INSTRUCTION :: Lines to restate from the data below: from the one containing "desk: (842, 433)" to the one containing "pallet: (713, 582)", both included. Give them again exactly, and only them.

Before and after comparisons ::

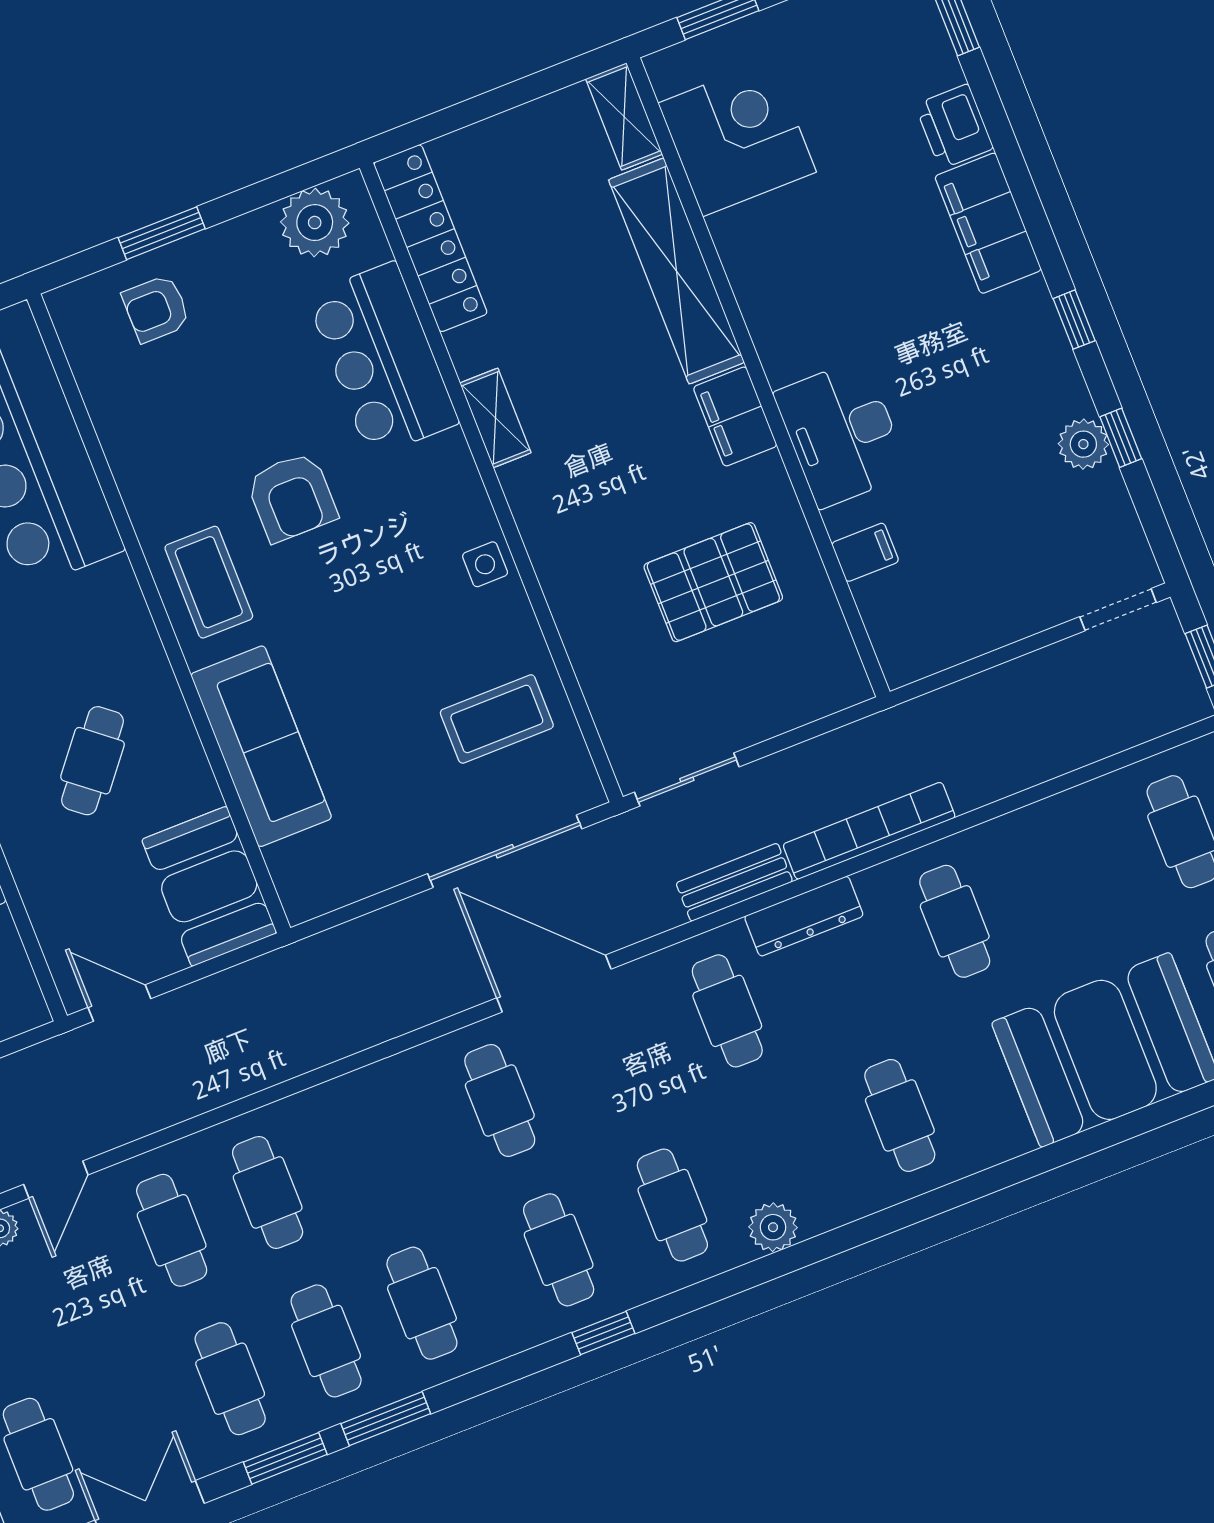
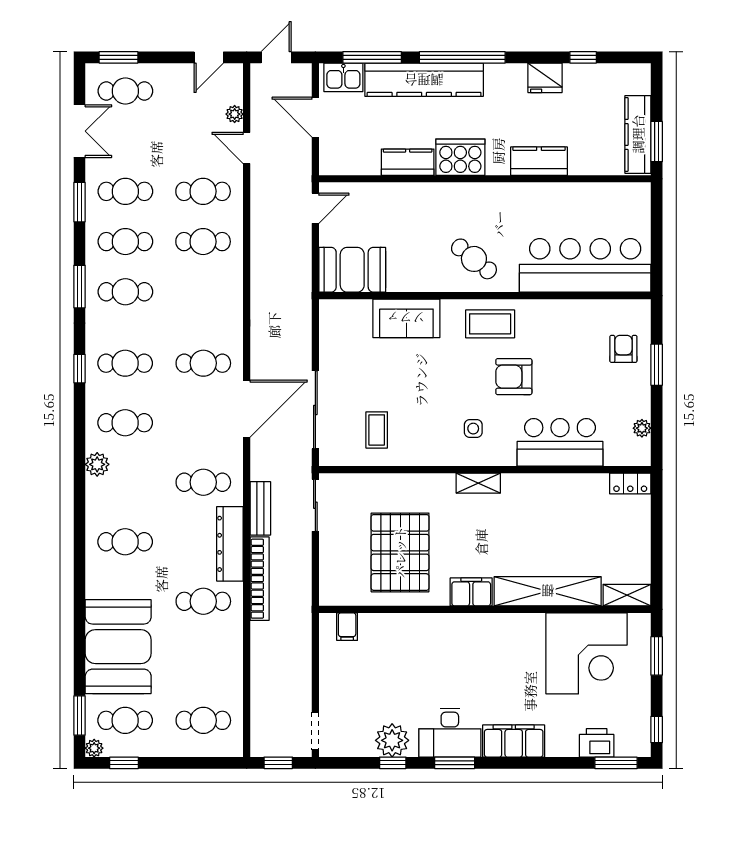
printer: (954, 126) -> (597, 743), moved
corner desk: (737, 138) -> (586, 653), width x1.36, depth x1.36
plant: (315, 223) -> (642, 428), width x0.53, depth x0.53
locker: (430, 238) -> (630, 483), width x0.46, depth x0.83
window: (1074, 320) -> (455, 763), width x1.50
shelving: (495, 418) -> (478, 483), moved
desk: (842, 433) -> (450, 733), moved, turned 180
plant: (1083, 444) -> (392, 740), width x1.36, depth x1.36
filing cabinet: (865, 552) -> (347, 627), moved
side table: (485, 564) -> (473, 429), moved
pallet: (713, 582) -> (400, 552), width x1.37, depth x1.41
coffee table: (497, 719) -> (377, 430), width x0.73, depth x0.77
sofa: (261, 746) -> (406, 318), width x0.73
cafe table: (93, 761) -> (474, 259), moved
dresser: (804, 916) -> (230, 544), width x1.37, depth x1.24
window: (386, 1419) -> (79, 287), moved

* * *

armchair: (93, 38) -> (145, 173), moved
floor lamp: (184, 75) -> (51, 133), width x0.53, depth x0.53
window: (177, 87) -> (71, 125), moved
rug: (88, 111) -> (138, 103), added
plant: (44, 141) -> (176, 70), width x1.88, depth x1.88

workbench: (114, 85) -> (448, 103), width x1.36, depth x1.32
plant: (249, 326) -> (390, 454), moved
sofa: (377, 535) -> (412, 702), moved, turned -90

* * *

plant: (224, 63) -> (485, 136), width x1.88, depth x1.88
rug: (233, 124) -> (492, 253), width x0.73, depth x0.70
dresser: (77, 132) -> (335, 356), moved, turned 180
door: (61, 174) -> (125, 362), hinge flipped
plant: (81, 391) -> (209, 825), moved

WRITTEN RESPONSE ::
desk: (842, 433) -> (450, 733), moved, turned 180
plant: (1083, 444) -> (392, 740), width x1.36, depth x1.36
filing cabinet: (865, 552) -> (347, 627), moved
side table: (485, 564) -> (473, 429), moved
pallet: (713, 582) -> (400, 552), width x1.37, depth x1.41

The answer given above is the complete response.